Activity » Once the line with "JOY pin VRY: D8 -> D5" is found in the entries below, print it and each following line exactly, stopping after the line with "SD1: SD-SPI -> microSD"; print nothing else.
═════ Task material ═════
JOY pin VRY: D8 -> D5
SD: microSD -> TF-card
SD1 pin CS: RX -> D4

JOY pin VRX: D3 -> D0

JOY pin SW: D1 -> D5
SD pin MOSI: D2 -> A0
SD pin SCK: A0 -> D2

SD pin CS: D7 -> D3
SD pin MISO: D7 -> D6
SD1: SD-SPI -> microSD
═════
═════ Task material ═════
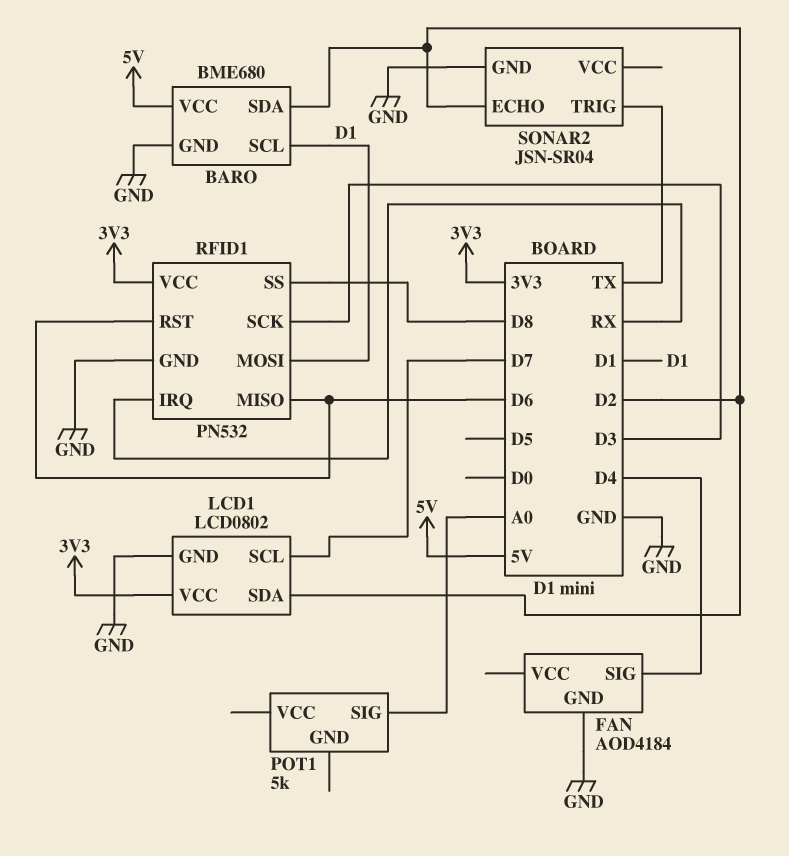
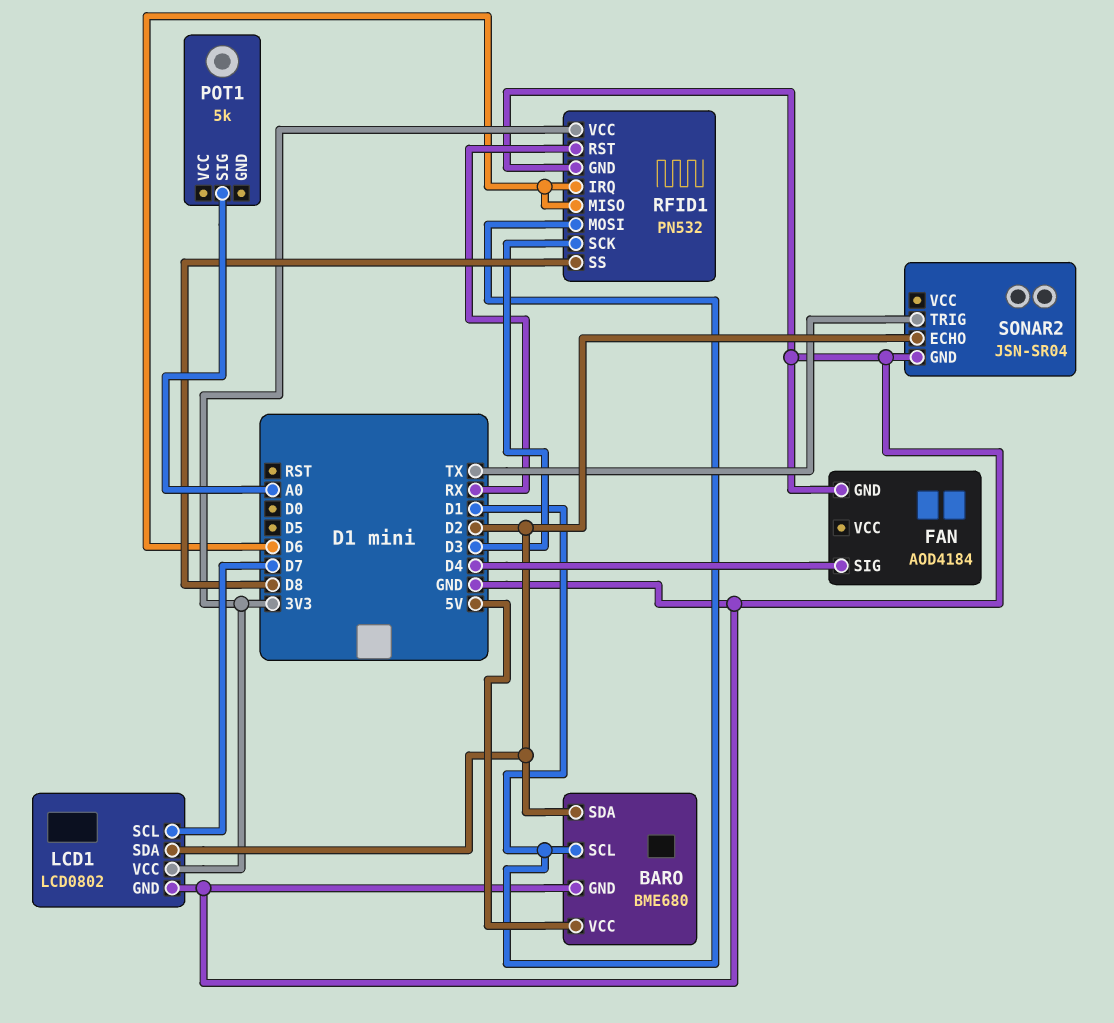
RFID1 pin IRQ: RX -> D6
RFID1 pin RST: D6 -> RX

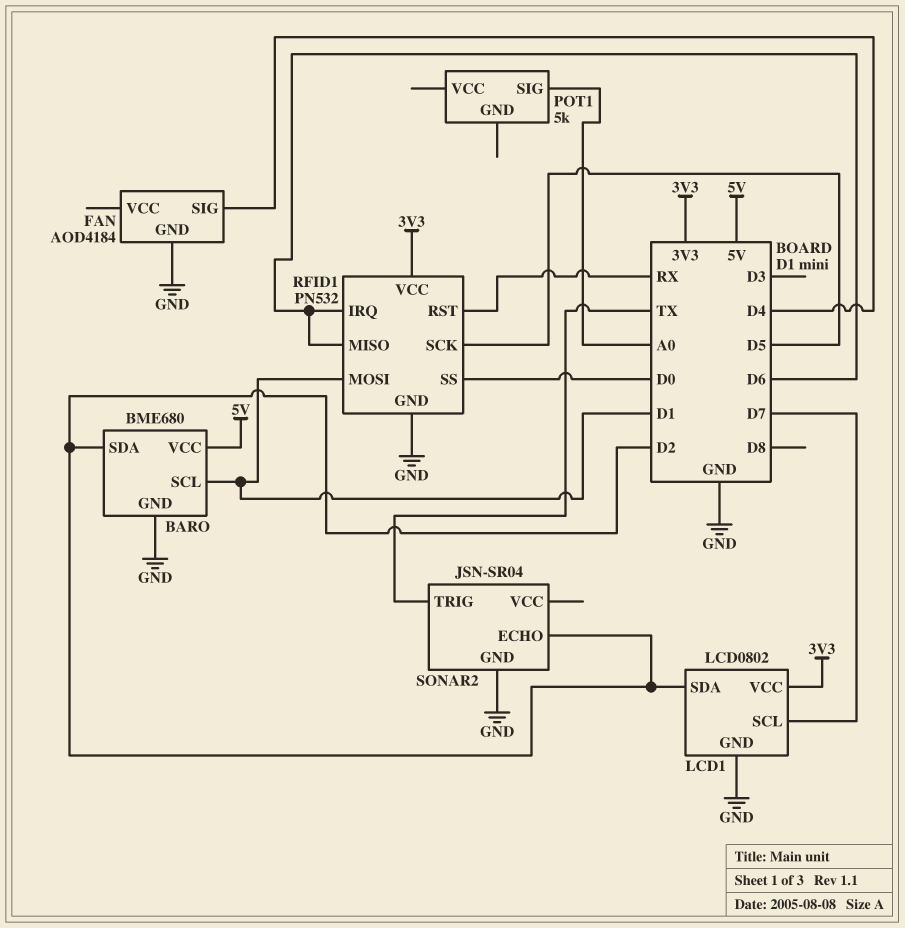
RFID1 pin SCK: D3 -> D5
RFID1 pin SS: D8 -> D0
═════
Solution to this problem »
JOY pin VRY: D8 -> D5
SD: microSD -> TF-card
SD1 pin CS: RX -> D4

JOY pin VRX: D3 -> D0

JOY pin SW: D1 -> D5
SD pin MOSI: D2 -> A0
SD pin SCK: A0 -> D2

SD pin CS: D7 -> D3
SD pin MISO: D7 -> D6
SD1: SD-SPI -> microSD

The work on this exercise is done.